### Material for the task
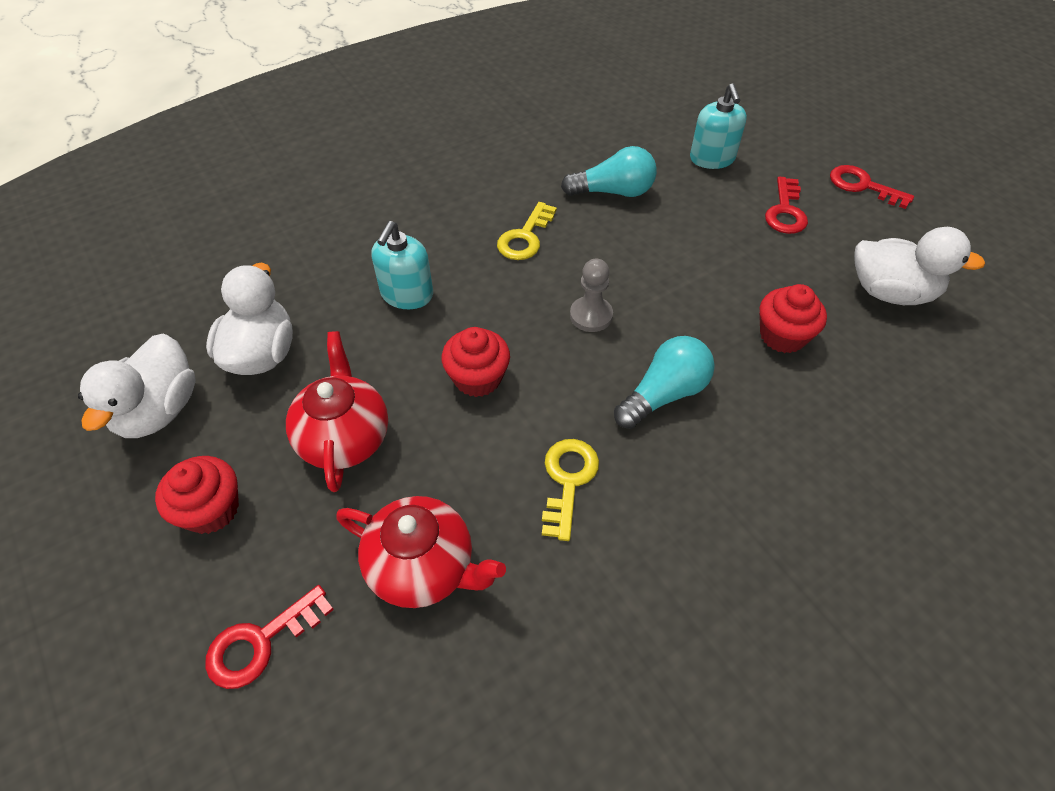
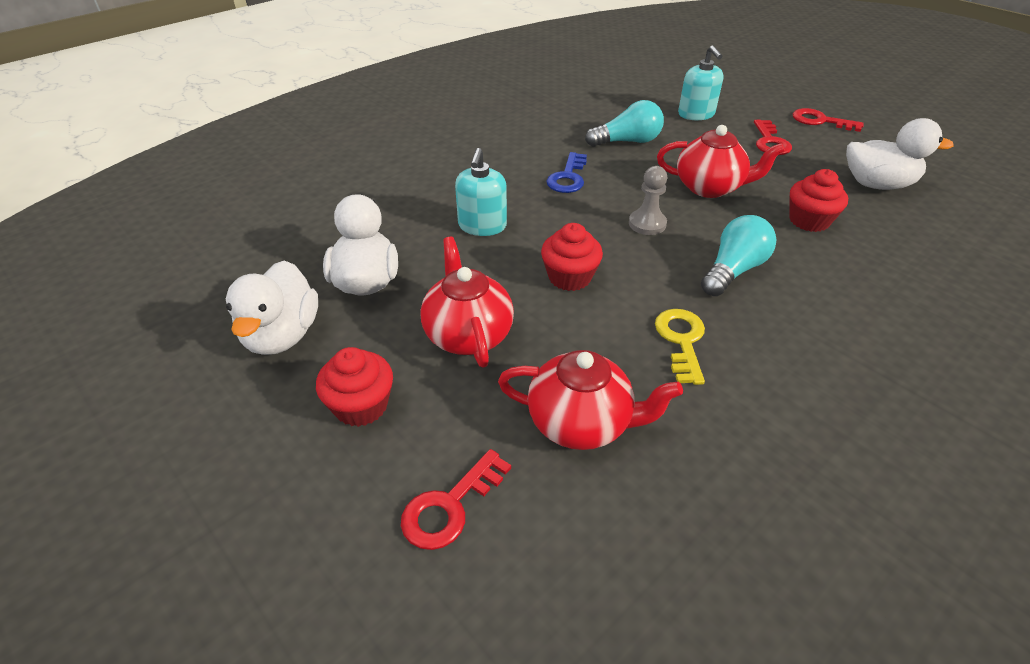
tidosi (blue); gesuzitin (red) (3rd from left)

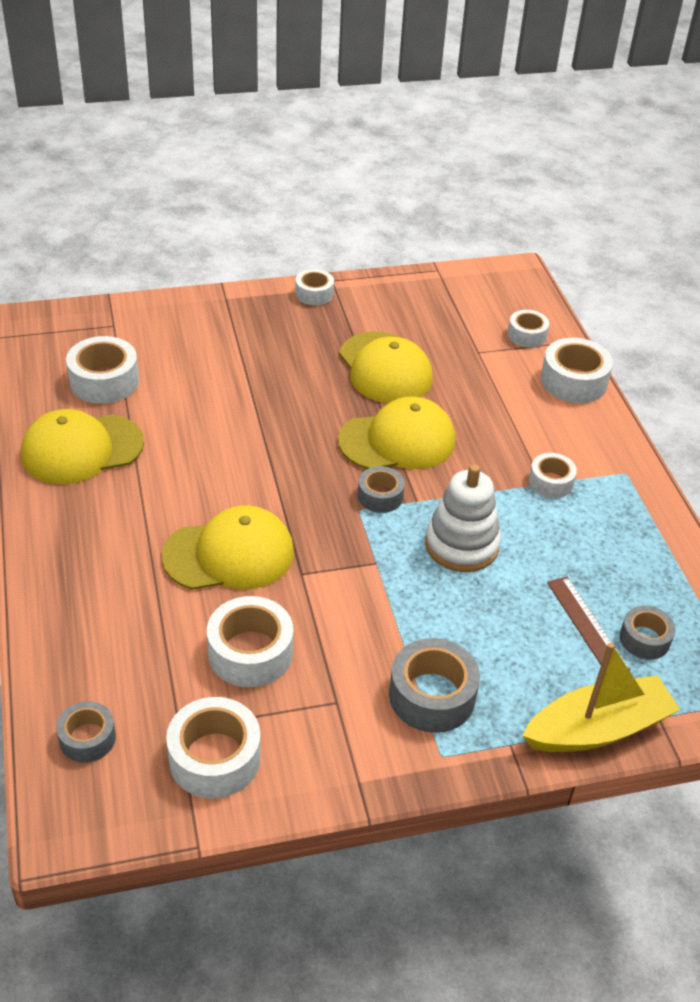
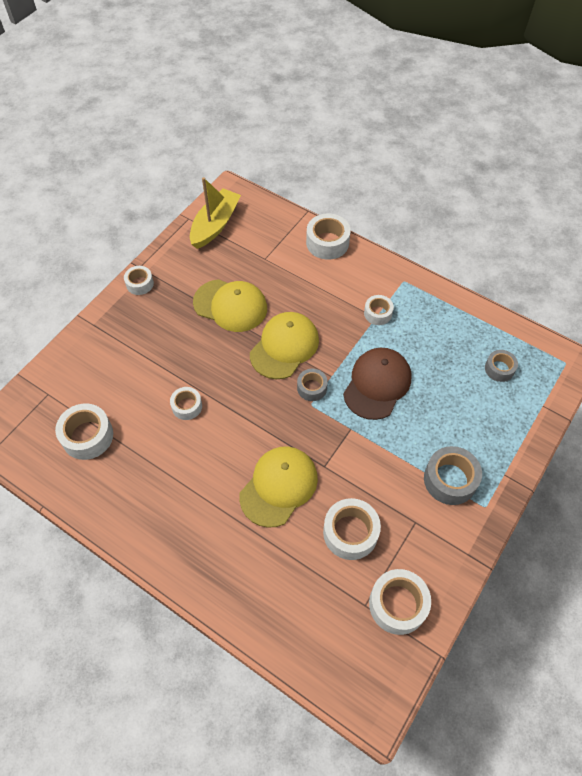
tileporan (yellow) (1st from left in the first image); vapedevu (grey) (1st from left in the first image); tileporan (brown); vapedevu (white) (3rd from left); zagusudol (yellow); fabubadin (brown)

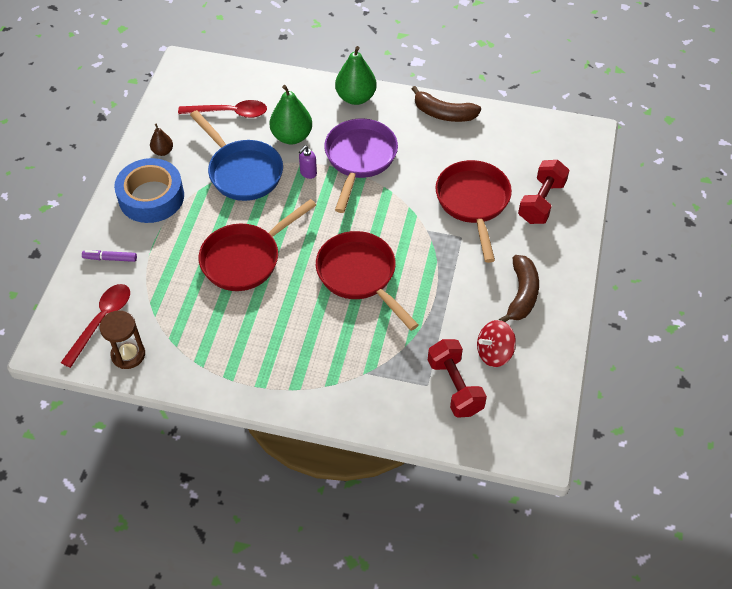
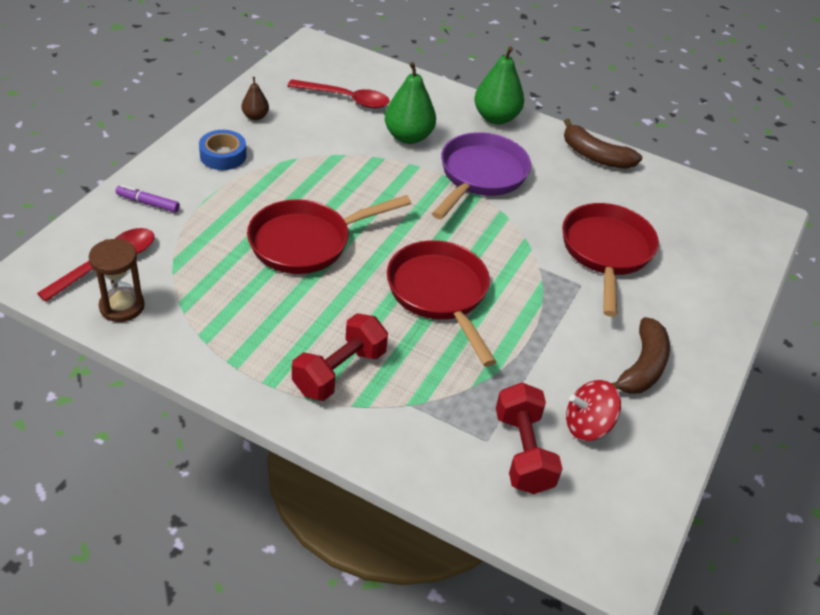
vapedevu (blue); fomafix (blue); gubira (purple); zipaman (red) (1st from left)

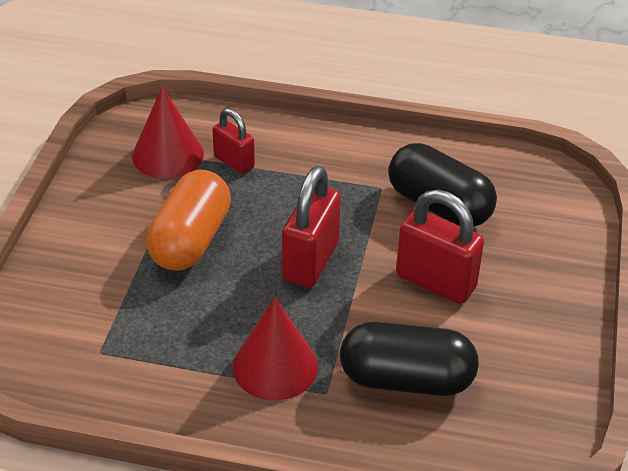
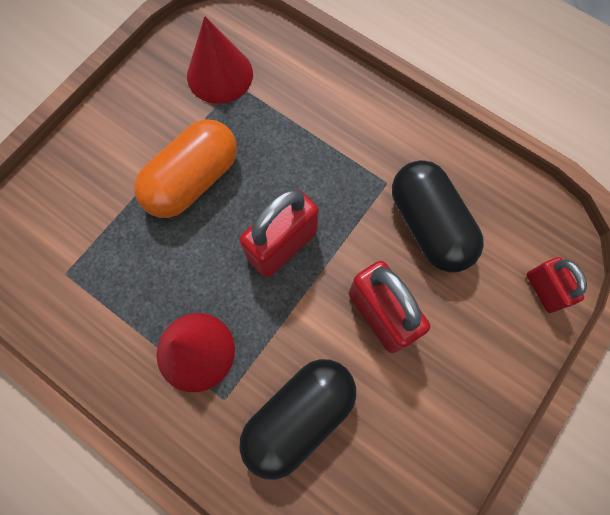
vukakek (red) (3rd from left); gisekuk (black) (1st from left)

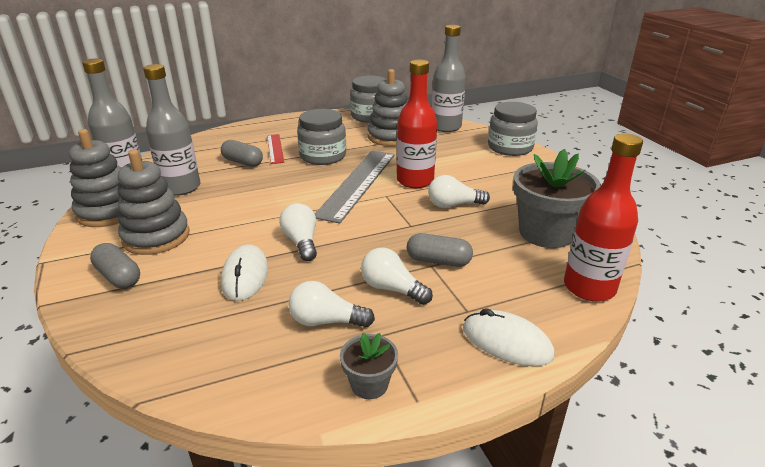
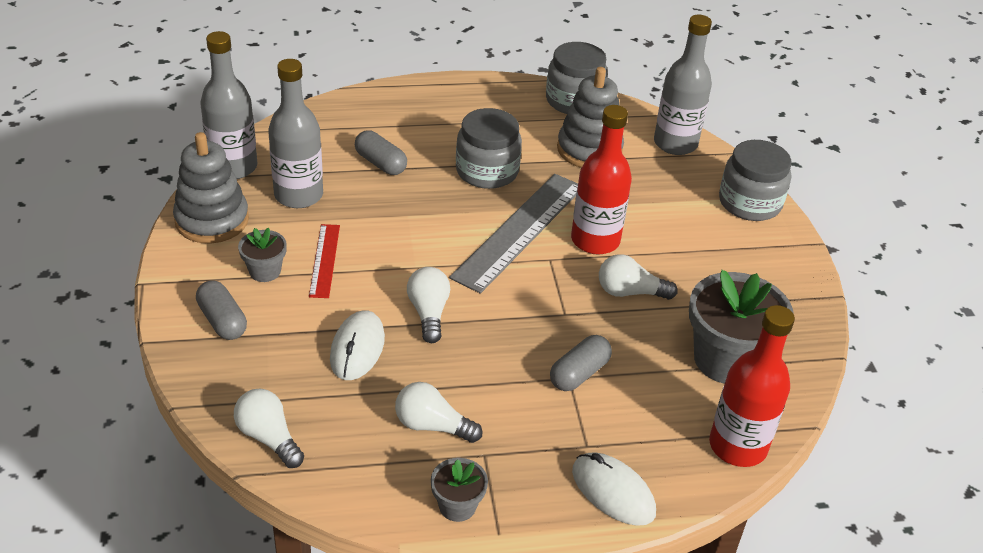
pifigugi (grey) (1st from left); fabubadin (red); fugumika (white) (1st from left); gisekuk (grey) (3rd from left)

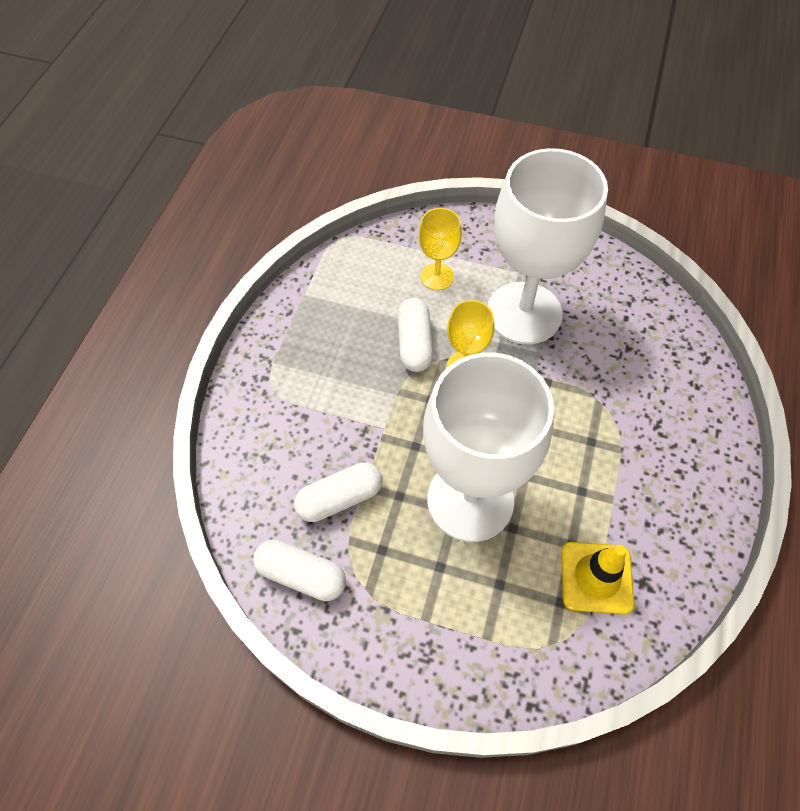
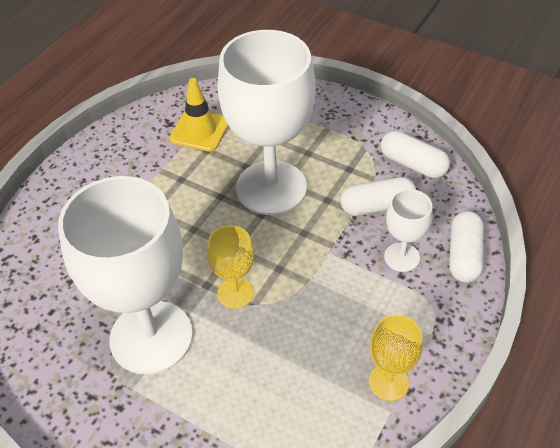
gisekuk (white) (3rd from left); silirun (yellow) (2nd from left); silirun (white) (3rd from left)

### Task goal
Exact text is required for the lines from the one with "vukakek (red) (3rd" through the last line of the entries, both included. Omit pictures.

### Your solution
vukakek (red) (3rd from left); gisekuk (black) (1st from left)

pifigugi (grey) (1st from left); fabubadin (red); fugumika (white) (1st from left); gisekuk (grey) (3rd from left)

gisekuk (white) (3rd from left); silirun (yellow) (2nd from left); silirun (white) (3rd from left)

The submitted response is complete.